## THE DATA:
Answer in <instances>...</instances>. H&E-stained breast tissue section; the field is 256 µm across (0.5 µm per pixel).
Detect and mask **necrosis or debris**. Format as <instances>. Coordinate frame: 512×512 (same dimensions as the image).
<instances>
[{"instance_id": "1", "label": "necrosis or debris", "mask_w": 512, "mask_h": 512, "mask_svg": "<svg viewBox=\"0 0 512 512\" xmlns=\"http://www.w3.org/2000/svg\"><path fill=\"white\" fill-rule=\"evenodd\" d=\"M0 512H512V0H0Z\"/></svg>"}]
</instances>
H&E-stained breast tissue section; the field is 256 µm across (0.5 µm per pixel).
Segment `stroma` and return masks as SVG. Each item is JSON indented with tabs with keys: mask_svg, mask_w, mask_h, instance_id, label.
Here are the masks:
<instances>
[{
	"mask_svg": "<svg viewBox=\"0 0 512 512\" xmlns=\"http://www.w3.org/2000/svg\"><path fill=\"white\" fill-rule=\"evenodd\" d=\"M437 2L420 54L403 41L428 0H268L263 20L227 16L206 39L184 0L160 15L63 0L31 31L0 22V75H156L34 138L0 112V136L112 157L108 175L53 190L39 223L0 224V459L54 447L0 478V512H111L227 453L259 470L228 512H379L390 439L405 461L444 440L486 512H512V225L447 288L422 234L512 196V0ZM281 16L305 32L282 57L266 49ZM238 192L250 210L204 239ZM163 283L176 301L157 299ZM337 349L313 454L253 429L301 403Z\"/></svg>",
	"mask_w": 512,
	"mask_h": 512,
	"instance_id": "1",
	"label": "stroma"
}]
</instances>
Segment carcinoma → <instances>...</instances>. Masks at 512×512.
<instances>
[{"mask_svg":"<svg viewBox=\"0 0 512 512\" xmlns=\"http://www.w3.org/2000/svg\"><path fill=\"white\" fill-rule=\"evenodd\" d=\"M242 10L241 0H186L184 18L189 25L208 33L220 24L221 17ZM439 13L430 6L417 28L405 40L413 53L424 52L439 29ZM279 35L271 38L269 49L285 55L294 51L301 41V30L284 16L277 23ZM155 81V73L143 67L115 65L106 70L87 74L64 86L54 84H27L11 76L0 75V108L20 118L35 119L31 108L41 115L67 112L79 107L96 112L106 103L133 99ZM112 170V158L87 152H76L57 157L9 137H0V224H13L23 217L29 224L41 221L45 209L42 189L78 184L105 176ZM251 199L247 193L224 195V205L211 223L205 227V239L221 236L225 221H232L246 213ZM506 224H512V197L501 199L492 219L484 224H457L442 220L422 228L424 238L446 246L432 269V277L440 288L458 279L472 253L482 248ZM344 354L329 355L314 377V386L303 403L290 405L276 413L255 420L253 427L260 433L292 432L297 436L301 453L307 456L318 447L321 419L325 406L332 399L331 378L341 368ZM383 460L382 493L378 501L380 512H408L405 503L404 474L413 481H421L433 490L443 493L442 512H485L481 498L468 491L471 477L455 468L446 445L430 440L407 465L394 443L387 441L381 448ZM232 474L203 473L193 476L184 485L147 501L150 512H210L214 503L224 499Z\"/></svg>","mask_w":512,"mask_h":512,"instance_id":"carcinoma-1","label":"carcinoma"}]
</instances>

## EXERCISE DIRECTIONS:
Select from the material above each line in which the string "section" appears, and list those lines.

## WORKED SOLUTION:
Answer in <instances>...</instances>. H&E-stained breast tissue section; the field is 256 µm across (0.5 µm per pixel).
H&E-stained breast tissue section; the field is 256 µm across (0.5 µm per pixel).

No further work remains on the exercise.